§ Supplied material:
______________________________

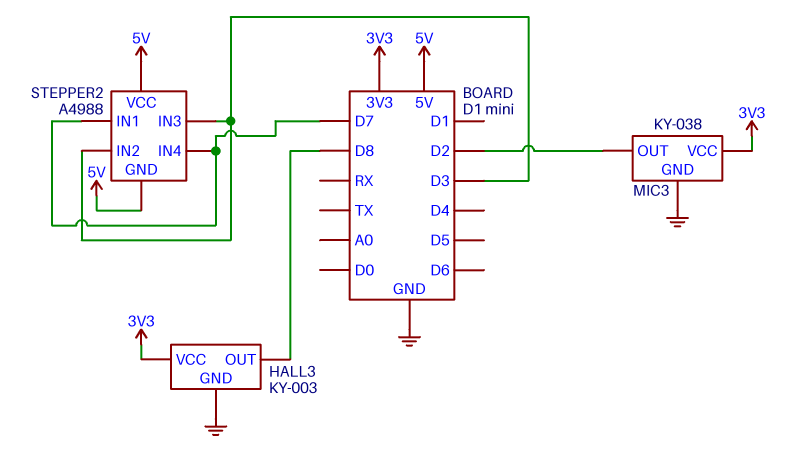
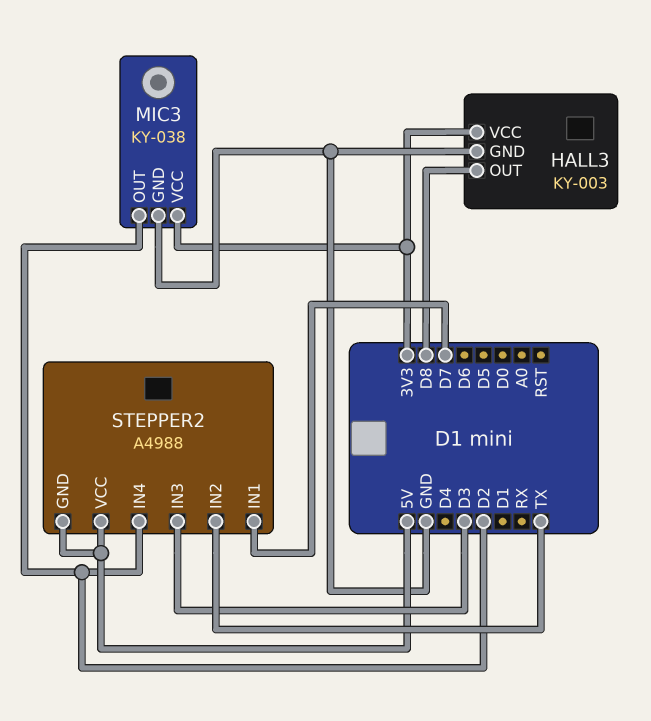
STEPPER2 pin IN2: D3 -> TX
STEPPER2 pin IN4: D7 -> D2

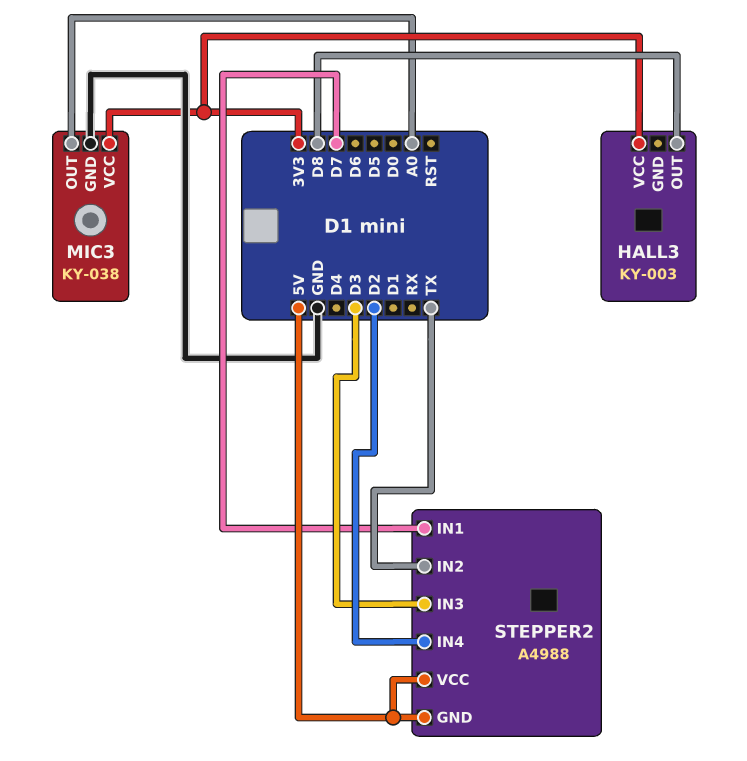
HALL3 pin GND: GND -> none
MIC3 pin OUT: D2 -> A0

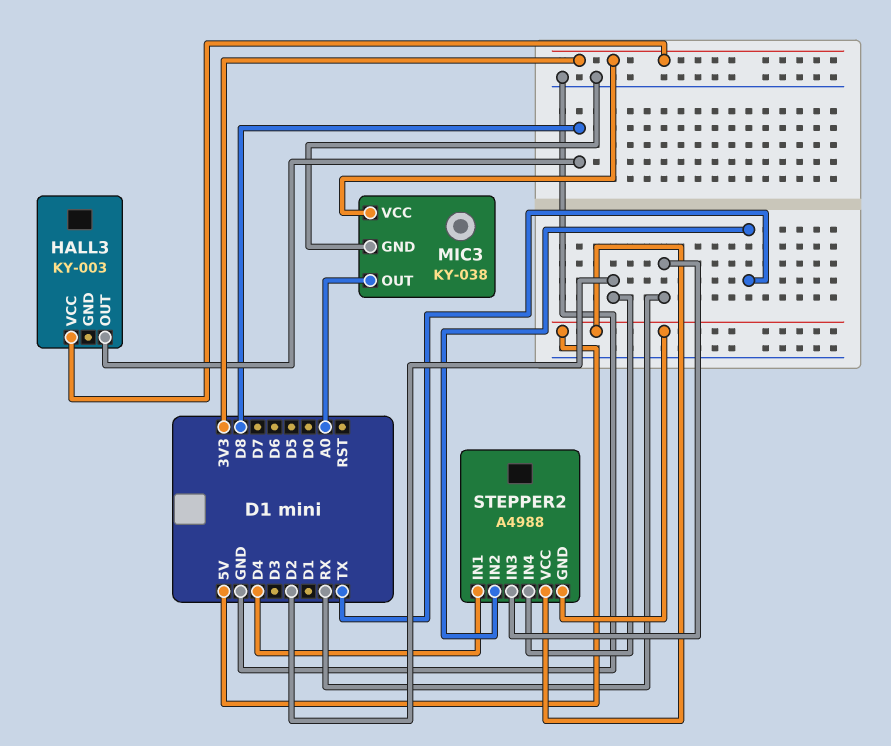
STEPPER2 pin IN1: D7 -> D4
STEPPER2 pin IN3: D3 -> RX

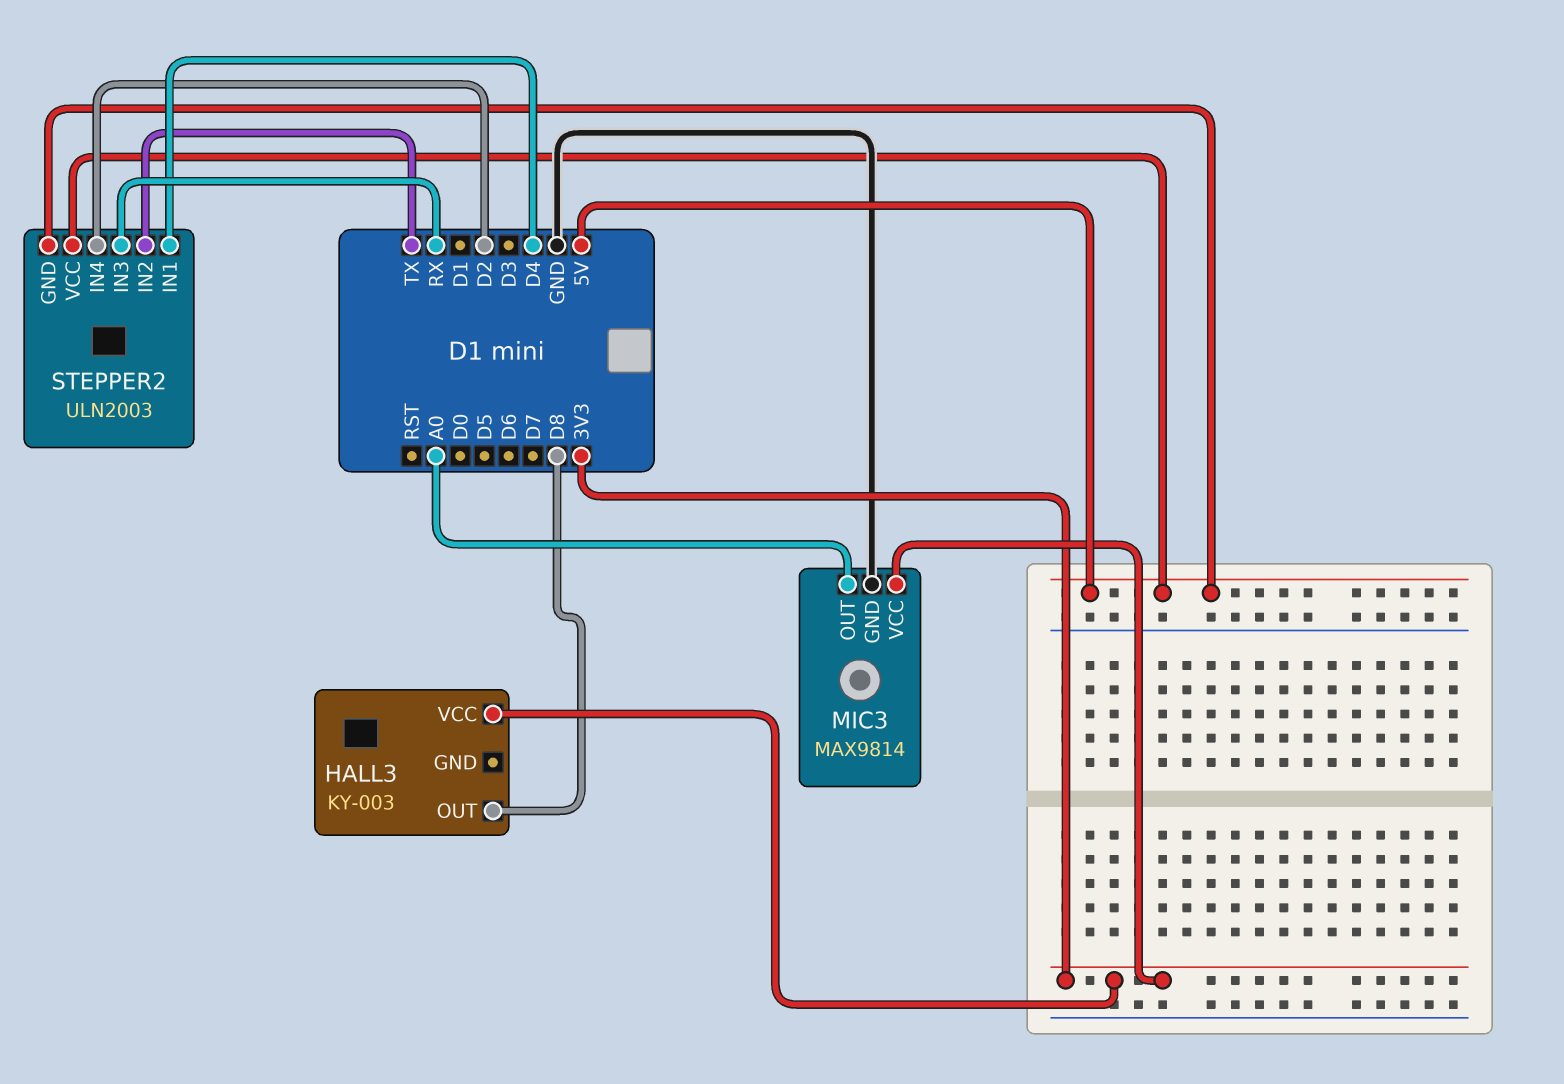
MIC3: KY-038 -> MAX9814
STEPPER2: A4988 -> ULN2003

______________________________

§ What is required: Leaving out the pictures, output each line above exactly as it is.

§ Output:
STEPPER2 pin IN2: D3 -> TX
STEPPER2 pin IN4: D7 -> D2

HALL3 pin GND: GND -> none
MIC3 pin OUT: D2 -> A0

STEPPER2 pin IN1: D7 -> D4
STEPPER2 pin IN3: D3 -> RX

MIC3: KY-038 -> MAX9814
STEPPER2: A4988 -> ULN2003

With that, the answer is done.